[Stored items from a collection]
== Segment start ==

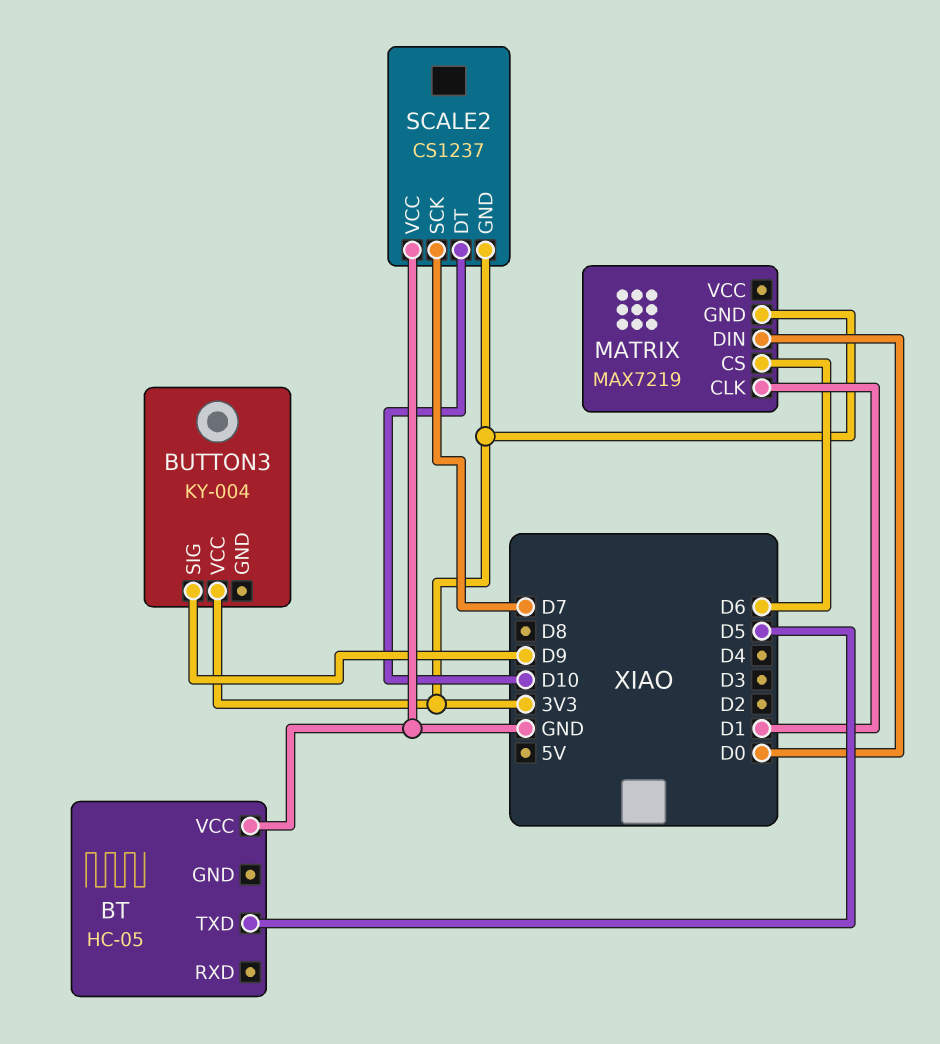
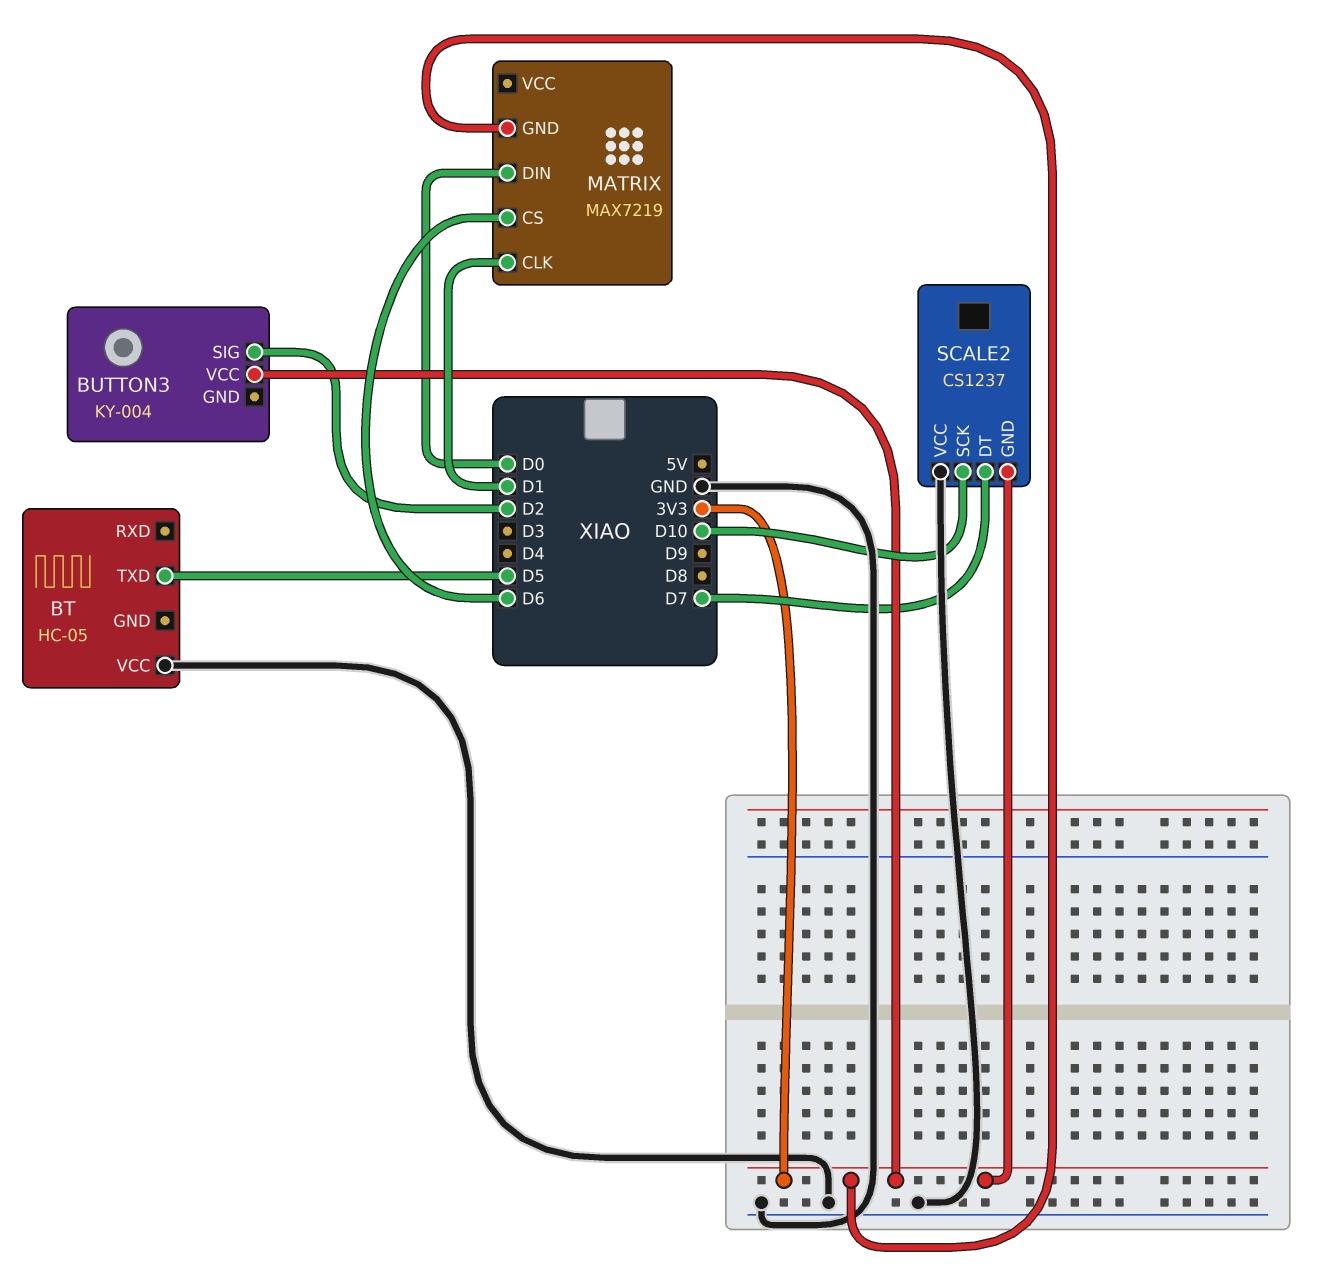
BUTTON3 pin SIG: D9 -> D2
SCALE2 pin DT: D10 -> D7
SCALE2 pin SCK: D7 -> D10

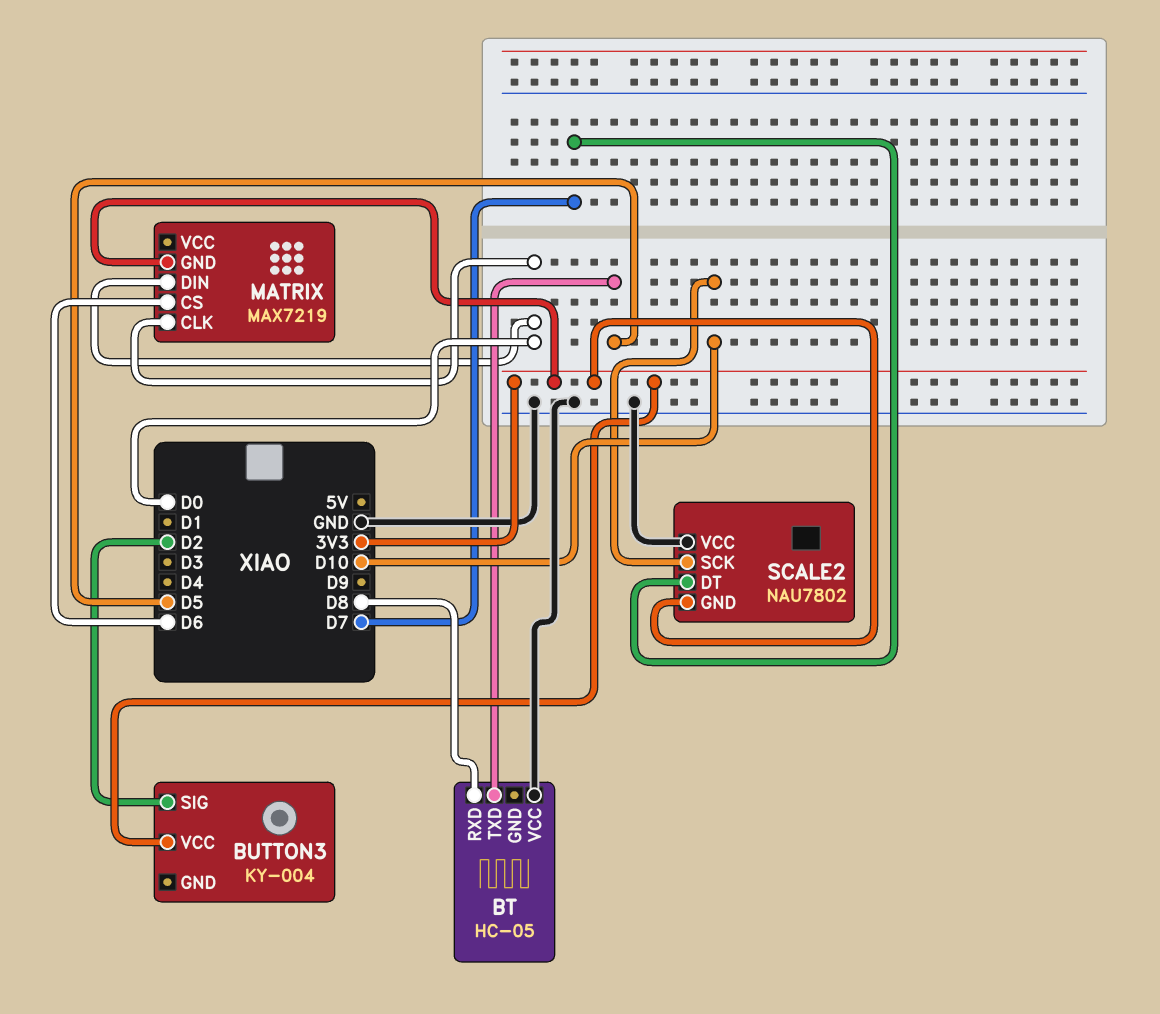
BT pin RXD: none -> D8
MATRIX pin CLK: D1 -> D0
SCALE2: CS1237 -> NAU7802

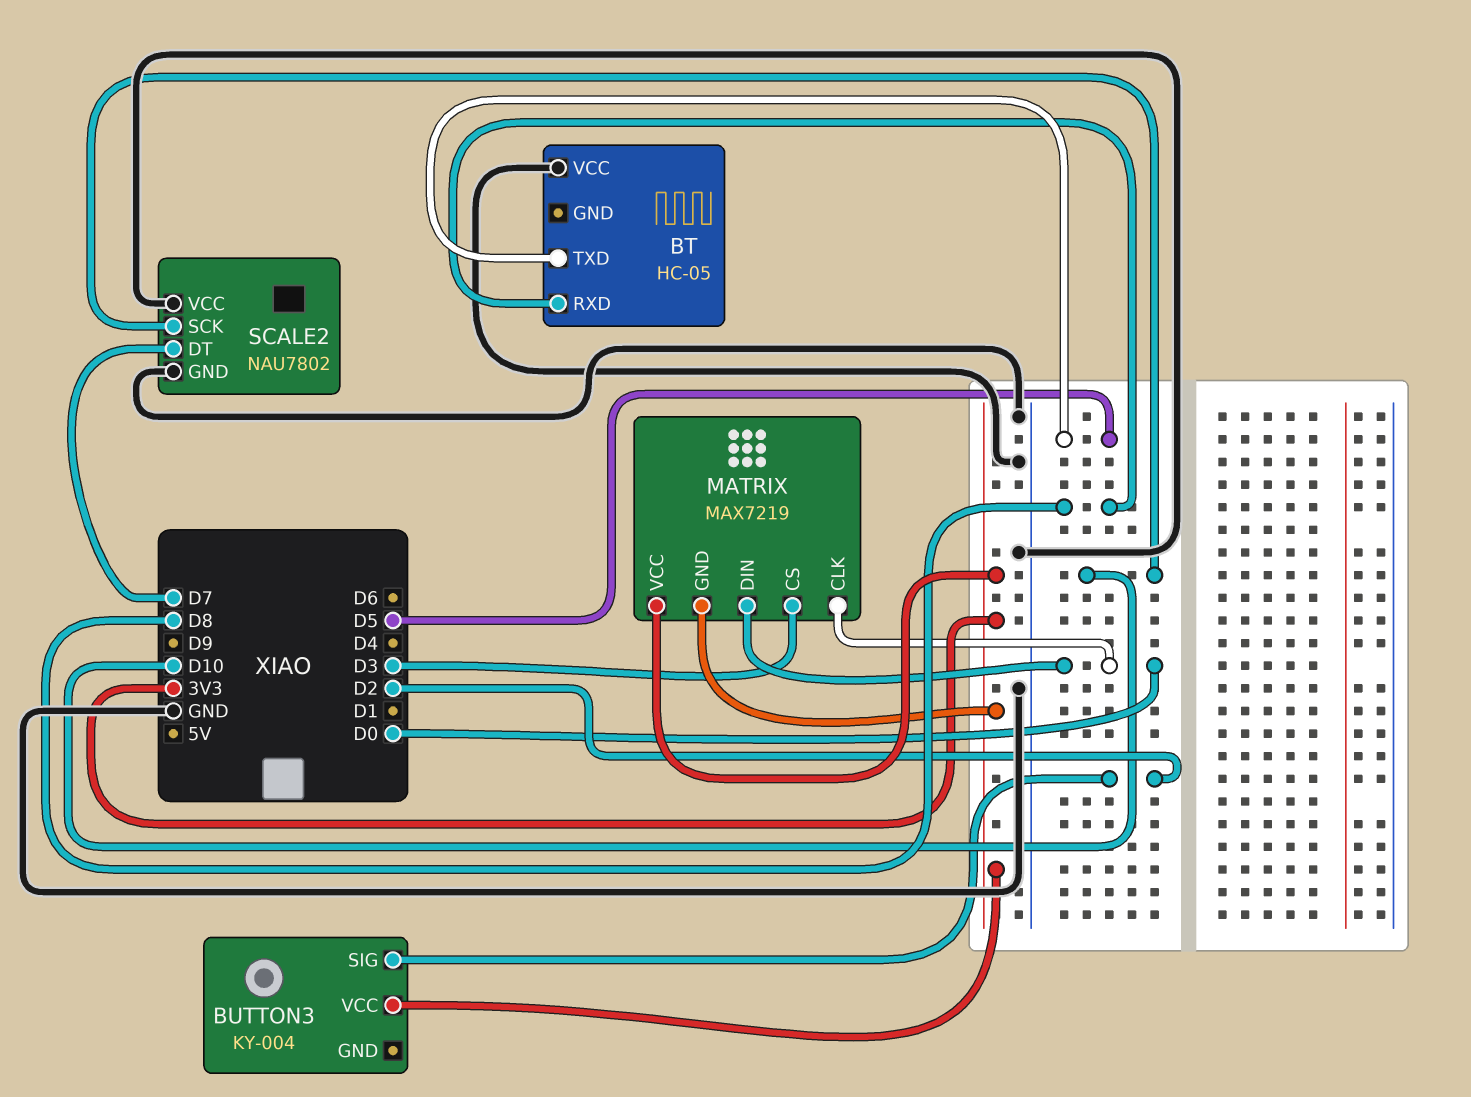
MATRIX pin CS: D6 -> D3
MATRIX pin VCC: none -> 3V3
SCALE2 pin GND: 3V3 -> GND

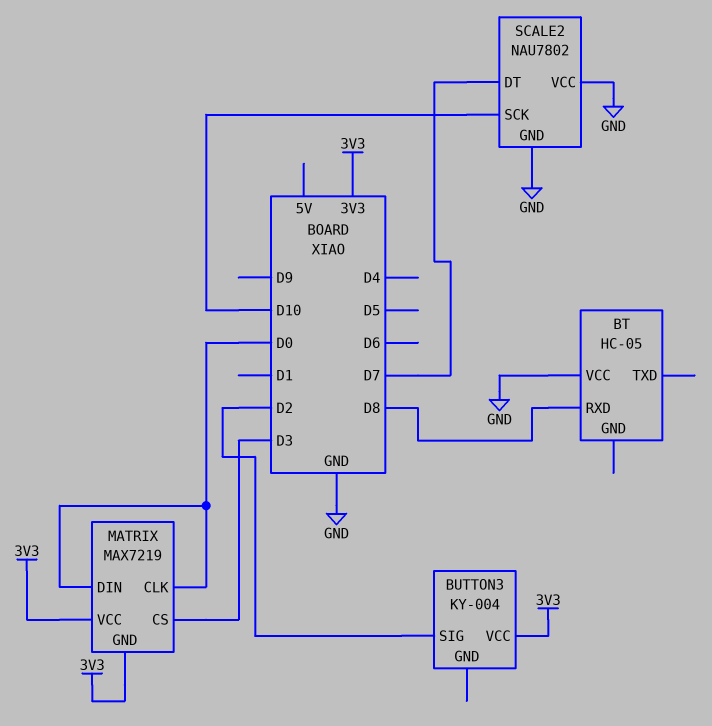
BT pin TXD: D5 -> none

== Segment end ==

Once more, please print all the lines above exactly, without their pictures.

BUTTON3 pin SIG: D9 -> D2
SCALE2 pin DT: D10 -> D7
SCALE2 pin SCK: D7 -> D10

BT pin RXD: none -> D8
MATRIX pin CLK: D1 -> D0
SCALE2: CS1237 -> NAU7802

MATRIX pin CS: D6 -> D3
MATRIX pin VCC: none -> 3V3
SCALE2 pin GND: 3V3 -> GND

BT pin TXD: D5 -> none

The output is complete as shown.